[Stored data entries]
+ + + + +
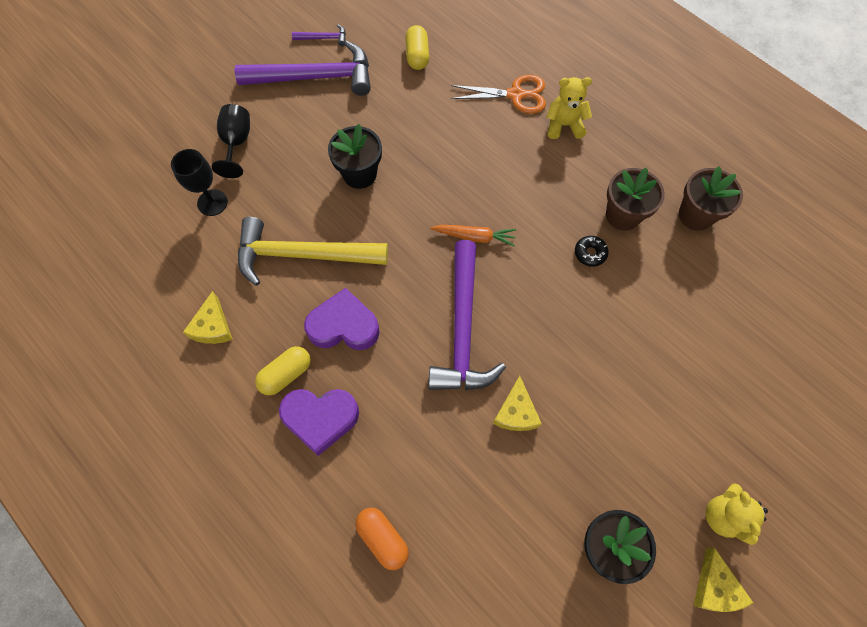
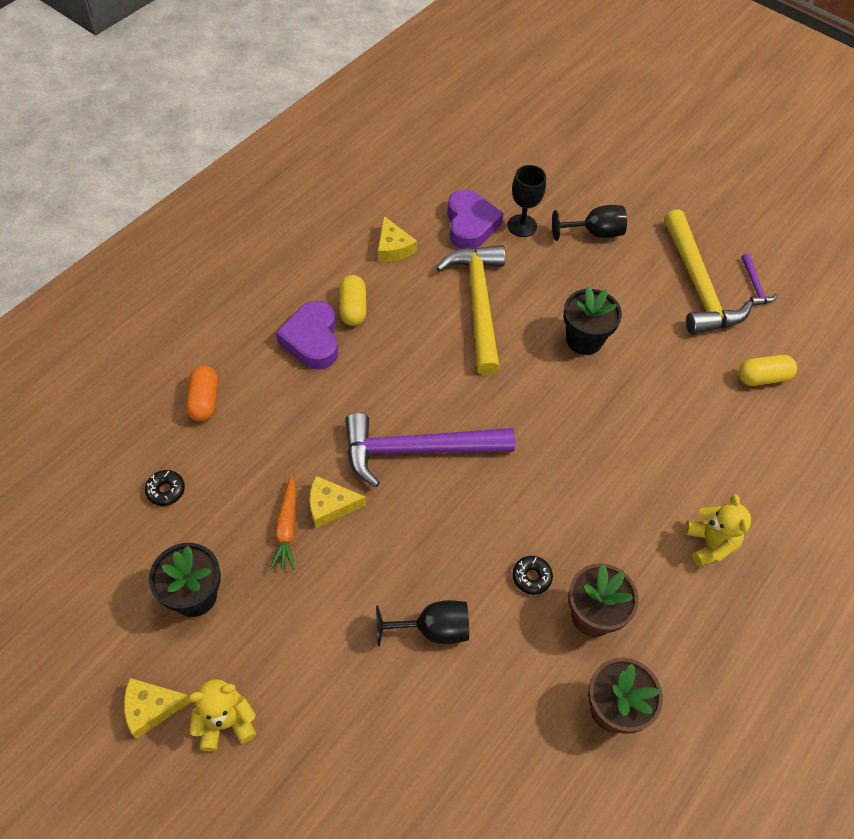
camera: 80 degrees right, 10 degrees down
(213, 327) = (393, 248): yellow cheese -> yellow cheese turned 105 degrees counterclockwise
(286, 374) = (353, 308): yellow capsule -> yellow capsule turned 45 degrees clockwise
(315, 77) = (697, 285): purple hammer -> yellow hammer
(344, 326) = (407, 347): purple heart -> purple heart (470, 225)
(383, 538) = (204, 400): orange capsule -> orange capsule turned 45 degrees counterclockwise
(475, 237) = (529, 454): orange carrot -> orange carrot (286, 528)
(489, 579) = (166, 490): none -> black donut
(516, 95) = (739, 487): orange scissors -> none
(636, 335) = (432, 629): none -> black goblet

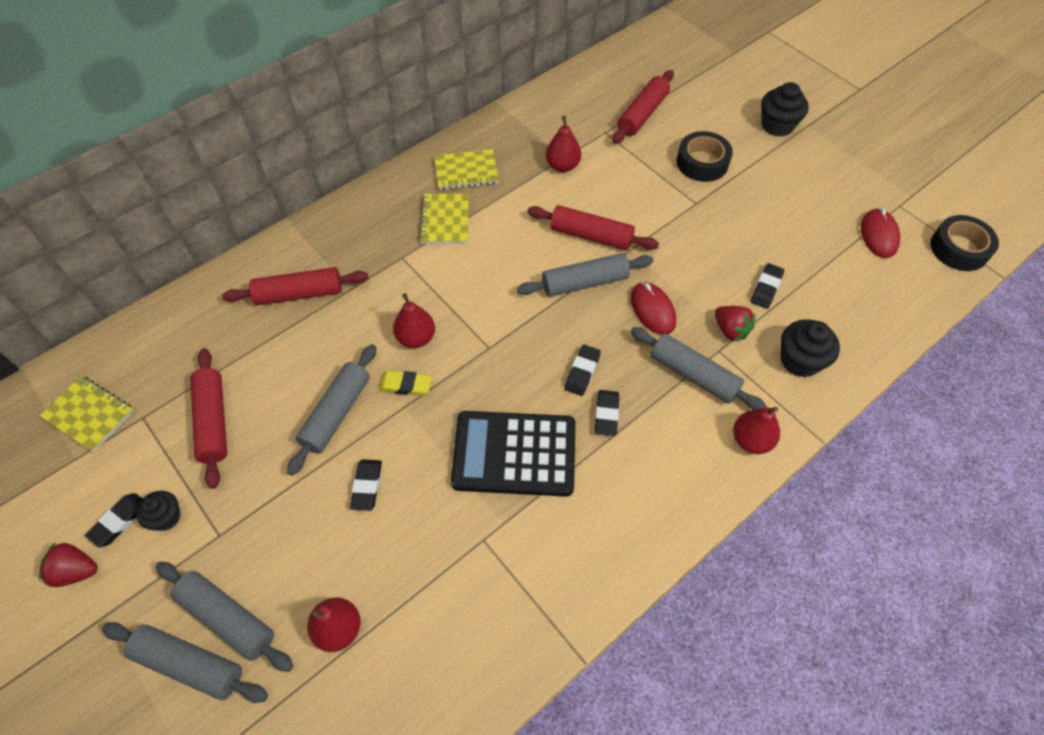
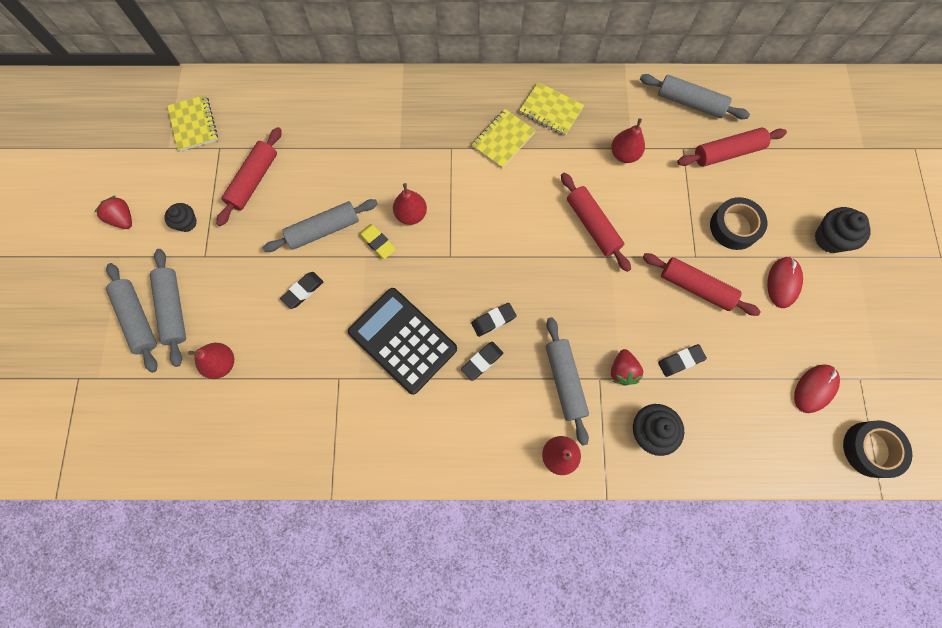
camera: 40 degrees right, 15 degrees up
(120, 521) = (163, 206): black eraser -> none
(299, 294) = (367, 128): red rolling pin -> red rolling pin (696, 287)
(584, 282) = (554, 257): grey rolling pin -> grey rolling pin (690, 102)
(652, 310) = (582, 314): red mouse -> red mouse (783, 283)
+ + + + +
*Assignment*
Look for "(120, 521) = (163, 206): black eraser -> none" in the records. Write out its line and every later line through the end exactly, with nothing more.

*Solved problem*
(120, 521) = (163, 206): black eraser -> none
(299, 294) = (367, 128): red rolling pin -> red rolling pin (696, 287)
(584, 282) = (554, 257): grey rolling pin -> grey rolling pin (690, 102)
(652, 310) = (582, 314): red mouse -> red mouse (783, 283)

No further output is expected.